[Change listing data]
= = =
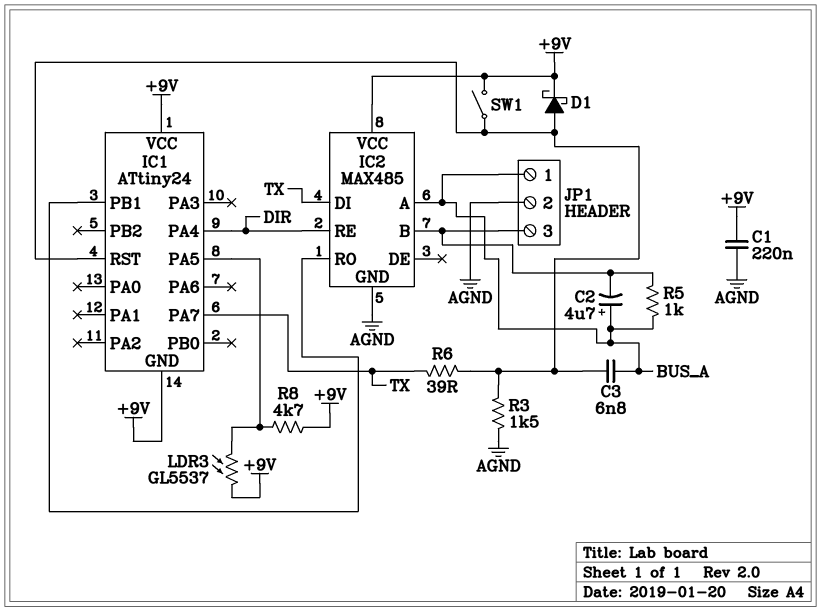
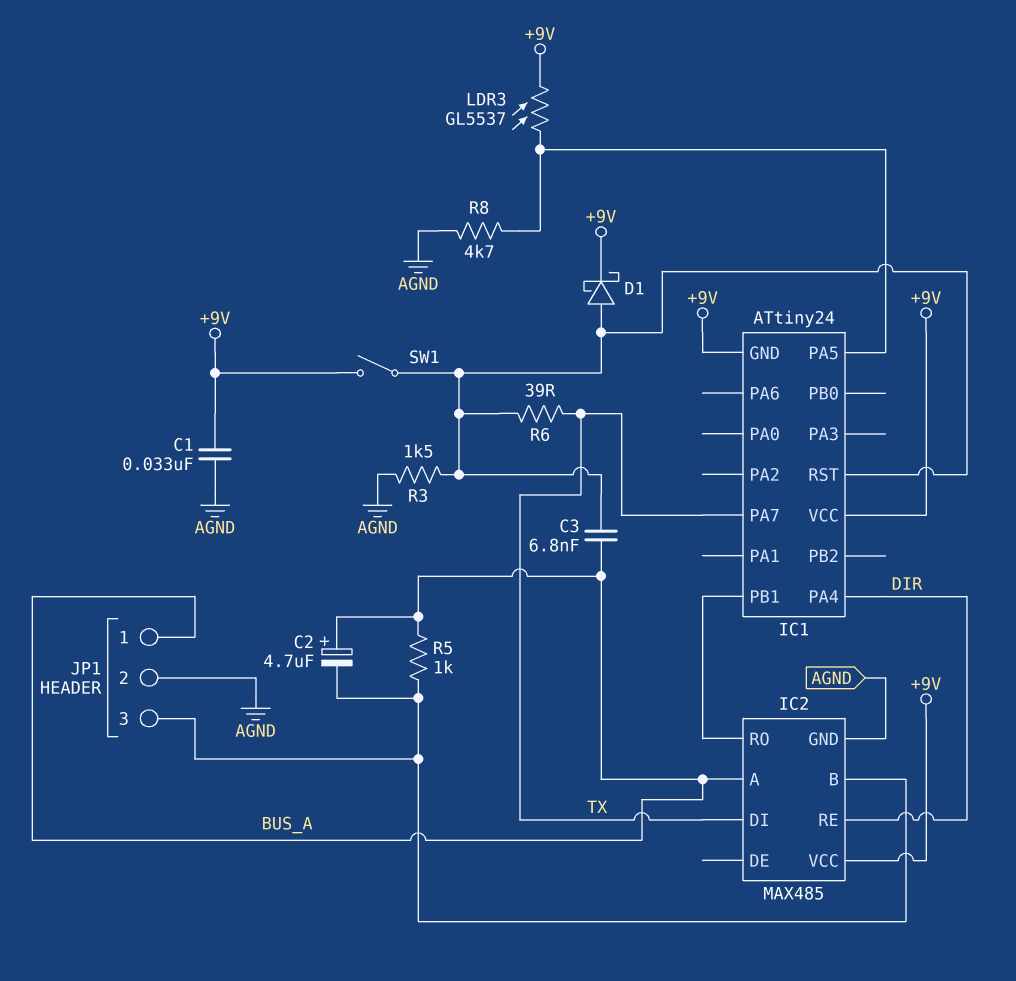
C1: 220nF (+9V, AGND) -> 33nF (+9V, AGND)
R8: 4.7k (+9V, IC1/PA5) -> 4.7k (AGND, IC1/PA5)

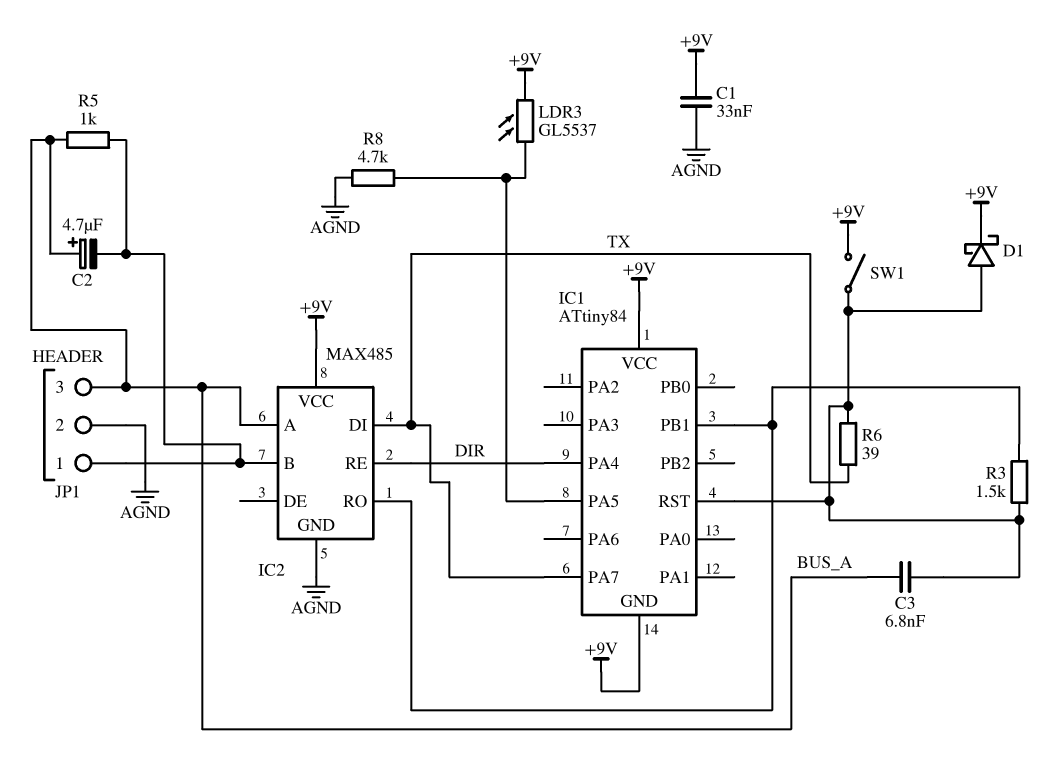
IC1: ATtiny24 -> ATtiny84
JP1 pin 1: BUS_A -> IC2/B
JP1 pin 3: IC2/B -> BUS_A
R3: 1.5k (AGND, IC1/RST) -> 1.5k (IC1/PB1, IC1/RST)

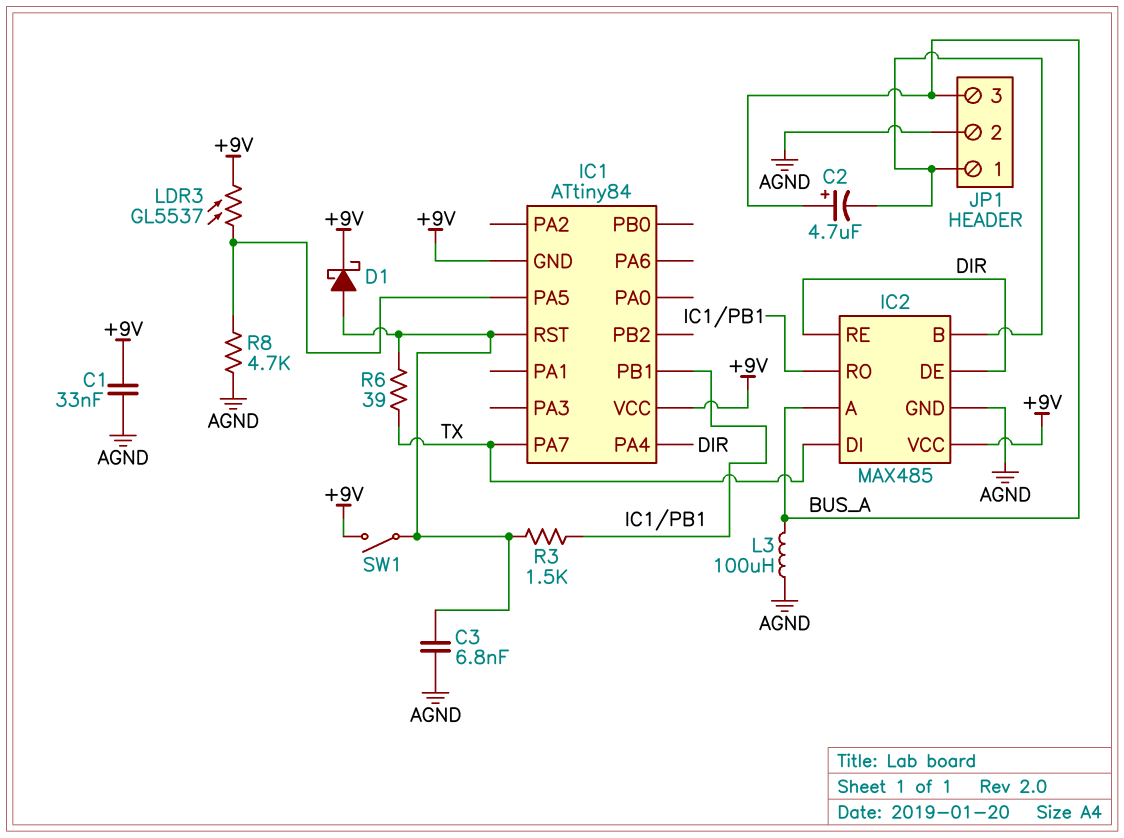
C3: 6.8nF (BUS_A, IC1/RST) -> 6.8nF (AGND, IC1/RST)
IC2 pin DE: none -> DIR
L3: none -> 100uH (AGND, BUS_A)
R5: 1k (BUS_A, IC2/B) -> none

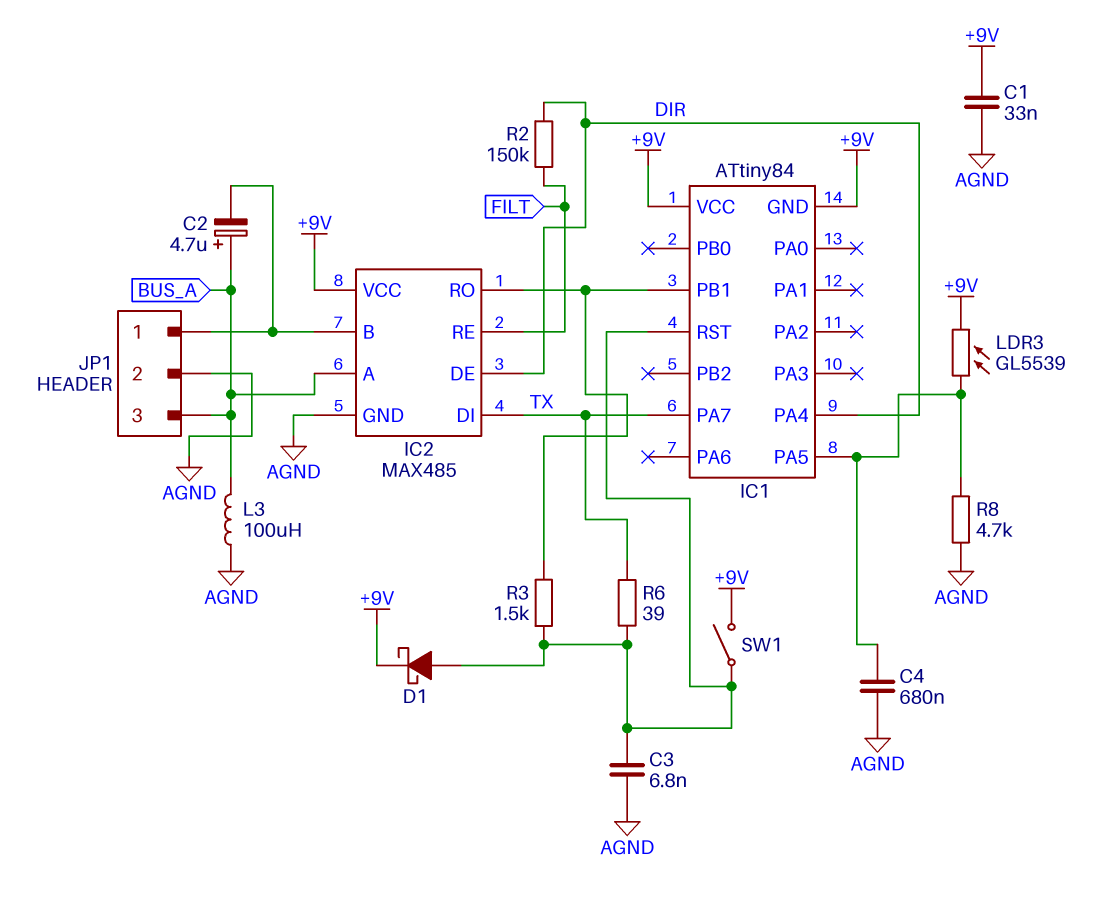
C4: none -> 680nF (AGND, IC1/PA5)
IC2 pin RE: DIR -> FILT
LDR3: GL5537 (+9V, IC1/PA5) -> GL5539 (+9V, IC1/PA5)
R2: none -> 150k (DIR, FILT)

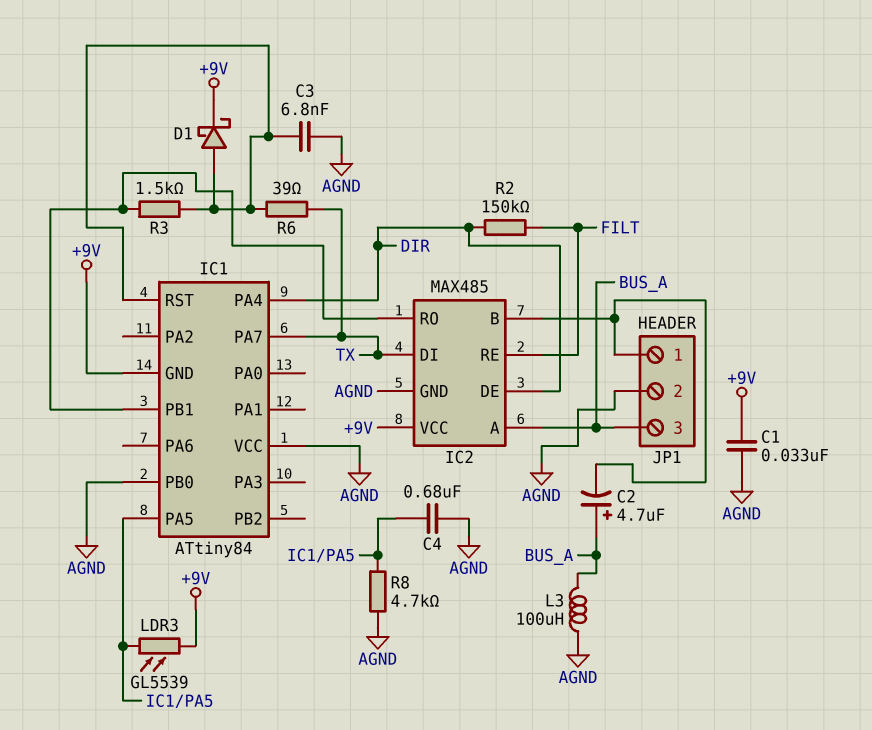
IC1 pin PB0: none -> AGND
IC1 pin VCC: +9V -> AGND
SW1: switch (+9V, IC1/RST) -> none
= = =
Task details: Lines from the one with "R5: 1k (BUS_A, IC2/B) -> none" through the final line of the records are the whole answer; print them exactly, minus any pictures.

Solution:
R5: 1k (BUS_A, IC2/B) -> none

C4: none -> 680nF (AGND, IC1/PA5)
IC2 pin RE: DIR -> FILT
LDR3: GL5537 (+9V, IC1/PA5) -> GL5539 (+9V, IC1/PA5)
R2: none -> 150k (DIR, FILT)

IC1 pin PB0: none -> AGND
IC1 pin VCC: +9V -> AGND
SW1: switch (+9V, IC1/RST) -> none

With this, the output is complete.